*Task directions*. List, from the lines below, each one with "cupcake" in it.

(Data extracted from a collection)
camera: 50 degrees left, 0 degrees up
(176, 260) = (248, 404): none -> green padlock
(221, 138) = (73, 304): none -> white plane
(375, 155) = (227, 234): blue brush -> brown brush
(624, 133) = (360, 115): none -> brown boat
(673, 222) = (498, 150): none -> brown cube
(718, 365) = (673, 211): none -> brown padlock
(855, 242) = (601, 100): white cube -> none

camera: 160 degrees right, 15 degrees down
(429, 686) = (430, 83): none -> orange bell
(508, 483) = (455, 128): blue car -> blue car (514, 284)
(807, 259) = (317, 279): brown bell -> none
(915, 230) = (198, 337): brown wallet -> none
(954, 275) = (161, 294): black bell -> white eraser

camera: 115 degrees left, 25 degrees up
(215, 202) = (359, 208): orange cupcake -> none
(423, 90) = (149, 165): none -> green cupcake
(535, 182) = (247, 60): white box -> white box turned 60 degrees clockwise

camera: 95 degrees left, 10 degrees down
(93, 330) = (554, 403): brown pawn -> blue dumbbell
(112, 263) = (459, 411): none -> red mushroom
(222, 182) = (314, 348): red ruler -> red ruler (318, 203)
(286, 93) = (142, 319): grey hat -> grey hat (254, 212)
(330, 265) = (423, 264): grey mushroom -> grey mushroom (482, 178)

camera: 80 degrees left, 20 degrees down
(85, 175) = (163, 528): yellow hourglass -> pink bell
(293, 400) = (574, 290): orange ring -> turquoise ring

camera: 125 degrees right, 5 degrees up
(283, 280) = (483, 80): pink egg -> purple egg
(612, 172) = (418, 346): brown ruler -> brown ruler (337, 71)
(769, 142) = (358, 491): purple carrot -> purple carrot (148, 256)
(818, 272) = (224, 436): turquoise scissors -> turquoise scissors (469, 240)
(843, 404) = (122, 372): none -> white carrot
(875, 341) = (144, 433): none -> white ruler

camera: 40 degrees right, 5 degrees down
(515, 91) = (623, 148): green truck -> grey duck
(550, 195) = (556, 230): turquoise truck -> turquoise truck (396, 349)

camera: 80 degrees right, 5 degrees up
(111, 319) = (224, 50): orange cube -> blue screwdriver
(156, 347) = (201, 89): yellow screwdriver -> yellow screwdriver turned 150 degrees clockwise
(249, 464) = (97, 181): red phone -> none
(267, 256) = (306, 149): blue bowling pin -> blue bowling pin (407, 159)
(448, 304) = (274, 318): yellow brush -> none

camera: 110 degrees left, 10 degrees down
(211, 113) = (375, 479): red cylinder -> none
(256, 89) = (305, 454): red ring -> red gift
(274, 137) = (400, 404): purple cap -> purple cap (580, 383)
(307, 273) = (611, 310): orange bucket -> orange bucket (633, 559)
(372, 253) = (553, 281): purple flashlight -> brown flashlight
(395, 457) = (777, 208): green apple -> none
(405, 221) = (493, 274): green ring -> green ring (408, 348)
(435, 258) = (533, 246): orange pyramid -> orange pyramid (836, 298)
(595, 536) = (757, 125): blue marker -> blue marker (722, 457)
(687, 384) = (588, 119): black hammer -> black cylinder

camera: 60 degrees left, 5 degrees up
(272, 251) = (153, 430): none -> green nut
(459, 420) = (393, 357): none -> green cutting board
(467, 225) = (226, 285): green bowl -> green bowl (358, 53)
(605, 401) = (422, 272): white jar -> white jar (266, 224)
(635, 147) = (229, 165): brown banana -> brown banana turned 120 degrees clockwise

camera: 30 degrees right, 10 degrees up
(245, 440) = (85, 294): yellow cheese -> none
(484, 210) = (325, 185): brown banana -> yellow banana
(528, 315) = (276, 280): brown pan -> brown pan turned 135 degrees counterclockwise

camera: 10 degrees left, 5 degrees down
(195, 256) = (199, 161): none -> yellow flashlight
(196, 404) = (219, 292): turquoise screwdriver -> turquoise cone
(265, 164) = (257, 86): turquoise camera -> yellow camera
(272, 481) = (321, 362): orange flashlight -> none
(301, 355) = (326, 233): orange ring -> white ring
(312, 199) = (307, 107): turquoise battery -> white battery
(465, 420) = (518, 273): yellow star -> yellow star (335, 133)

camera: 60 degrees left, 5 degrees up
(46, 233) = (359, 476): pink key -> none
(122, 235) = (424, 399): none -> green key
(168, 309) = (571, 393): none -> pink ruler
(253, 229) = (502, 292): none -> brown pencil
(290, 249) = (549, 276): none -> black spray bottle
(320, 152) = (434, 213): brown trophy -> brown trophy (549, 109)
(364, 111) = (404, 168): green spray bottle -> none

*Solved exercise*.
(215, 202) = (359, 208): orange cupcake -> none
(423, 90) = (149, 165): none -> green cupcake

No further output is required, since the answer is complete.